**Action item:** Retype word for word the stretch of entries below from the line that has "green star: (17, 166)" through the line that has "purple circle: (111, 627)", and omit the pictures.

+++ Record set +++

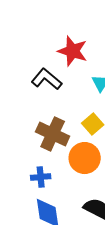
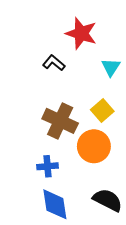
black L-shape: (47, 79) -> (54, 63), size x0.7

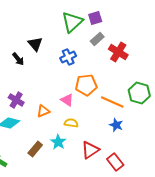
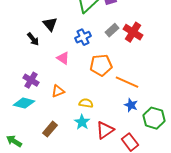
gray rectangle: (97, 39) -> (112, 30), moved
green hexagon: (139, 93) -> (154, 118), moved
pink triangle: (67, 100) -> (63, 58), moved
cyan star: (58, 142) -> (82, 122), moved

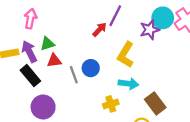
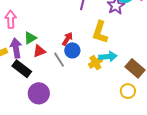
red arrow: (100, 29) -> (67, 39), moved
purple arrow: (29, 51) -> (16, 48), turned 30
yellow cross: (111, 104) -> (95, 63), moved

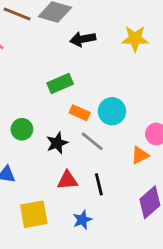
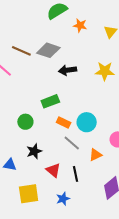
green circle: (22, 129) -> (25, 122), moved
black star: (57, 143) -> (34, 151), moved
orange triangle: (140, 155) -> (95, 155), moved
red triangle: (67, 180) -> (53, 170), turned 42

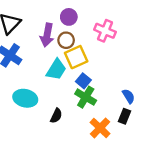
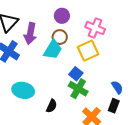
purple arrow: (47, 35) -> (30, 34), moved
yellow square: (76, 57) -> (88, 51), moved
cyan trapezoid: (56, 70) -> (53, 50), moved

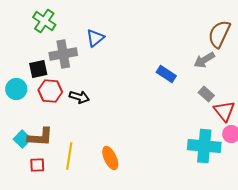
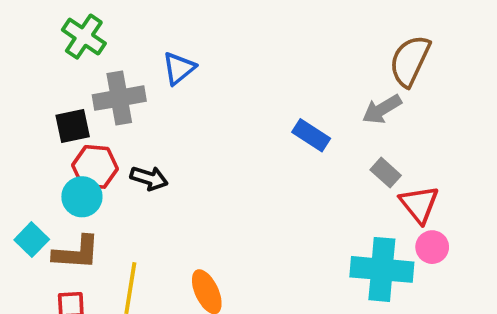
cyan circle: (16, 89) -> (82, 197), moved
cyan square: (22, 139) -> (32, 240), moved

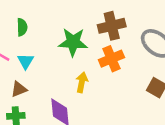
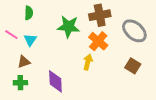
orange cross: (111, 59) -> (98, 41), turned -30
yellow arrow: (82, 82) -> (88, 62), moved

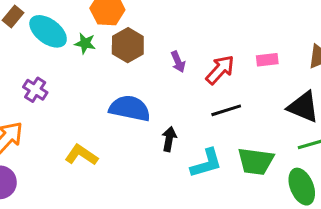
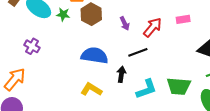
black line: (226, 110) -> (138, 52), moved
yellow L-shape: (81, 155) -> (91, 89), moved

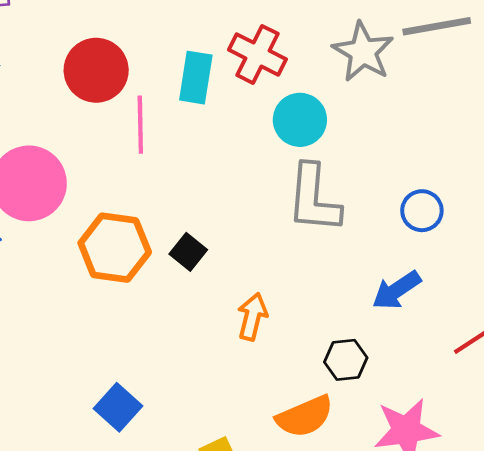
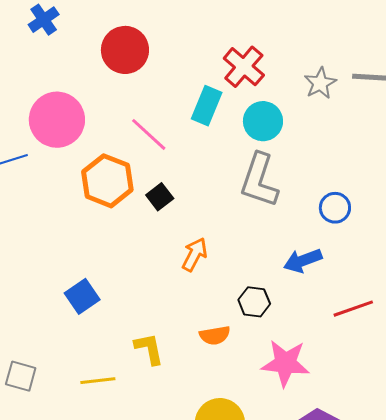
gray star: (363, 52) -> (320, 83), size x0.7
cyan rectangle: (196, 78) -> (207, 106), moved
pink line: (140, 125) -> (149, 134), moved, turned -60
orange semicircle: (305, 416) -> (215, 335), size x0.7

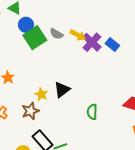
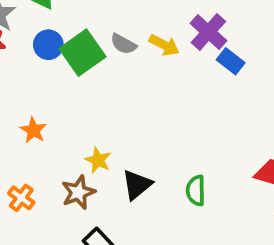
blue circle: (26, 25) -> (48, 45), moved
purple cross: (92, 42) -> (208, 32), moved
black triangle: (62, 90) -> (137, 185), moved

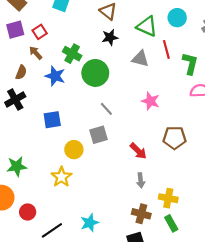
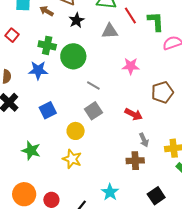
brown arrow: (36, 53) -> (47, 11), moved
green star: (17, 166) -> (31, 150), moved, turned -30
brown cross: (141, 214) -> (135, 161), moved

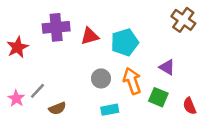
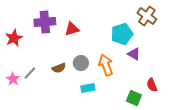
cyan pentagon: (125, 42) -> (122, 34), moved
green square: (158, 97) -> (134, 98), moved
brown semicircle: (57, 108) -> (59, 68), moved

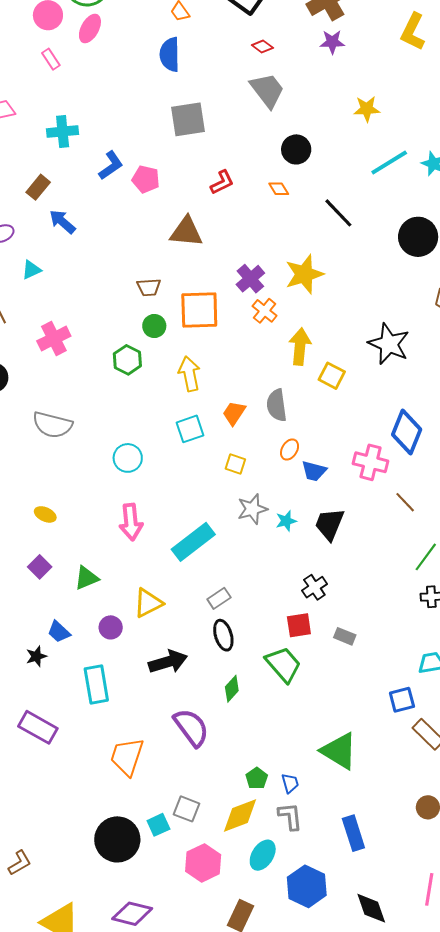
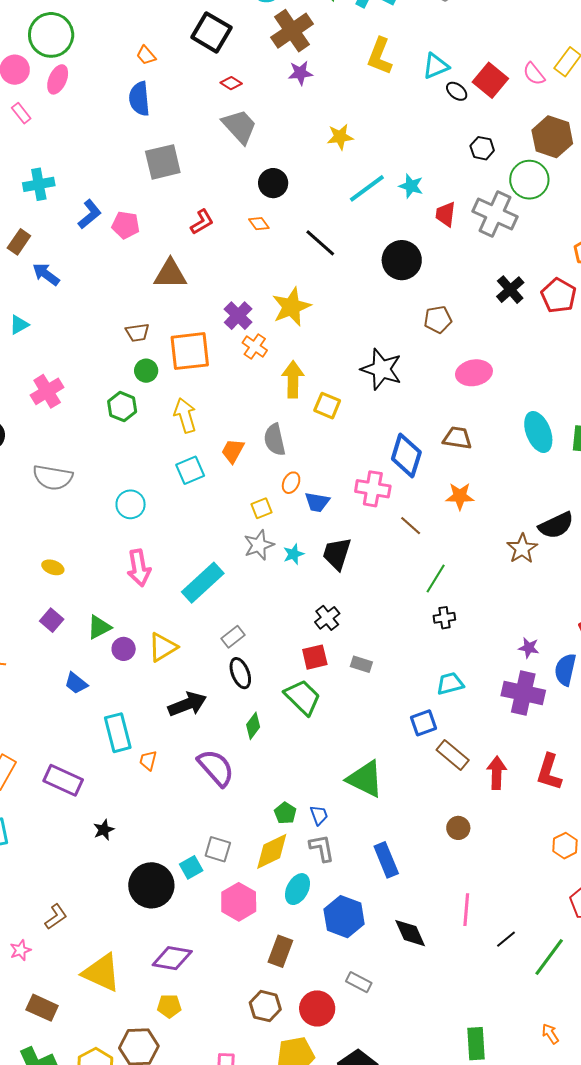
yellow square: (235, 464) -> (261, 508), moved, turned -35
purple circle: (111, 627) -> (124, 649), moved
black star: (36, 656) -> (104, 830), moved
orange trapezoid: (127, 757) -> (148, 761), moved, size x0.5

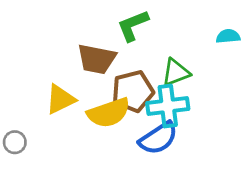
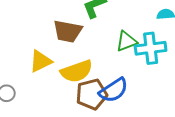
brown pentagon: (133, 91) -> (92, 94), moved
cyan cross: (168, 106) -> (151, 48), moved

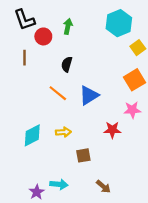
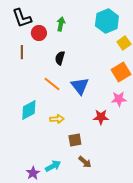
blue triangle: (89, 95) -> (80, 86), turned -36
cyan diamond: (32, 135) -> (29, 110), moved
cyan arrow: (59, 184) -> (53, 166), turned -35
brown arrow: (103, 187) -> (85, 162), moved

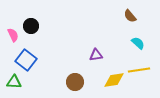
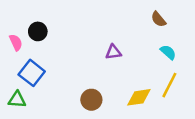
purple triangle: (96, 55) -> (113, 52), moved
yellow line: (139, 70) -> (169, 85), turned -55

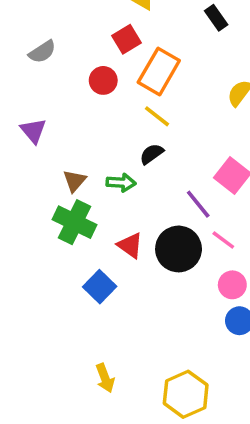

+++

**Result:**
green star: (17, 166) -> (31, 150), moved, turned -30
brown cross: (141, 214) -> (135, 161), moved

cyan pentagon: (125, 42) -> (122, 34), moved
green square: (158, 97) -> (134, 98), moved
brown semicircle: (57, 108) -> (59, 68), moved

yellow square: (235, 464) -> (261, 508), moved, turned -35
purple circle: (111, 627) -> (124, 649), moved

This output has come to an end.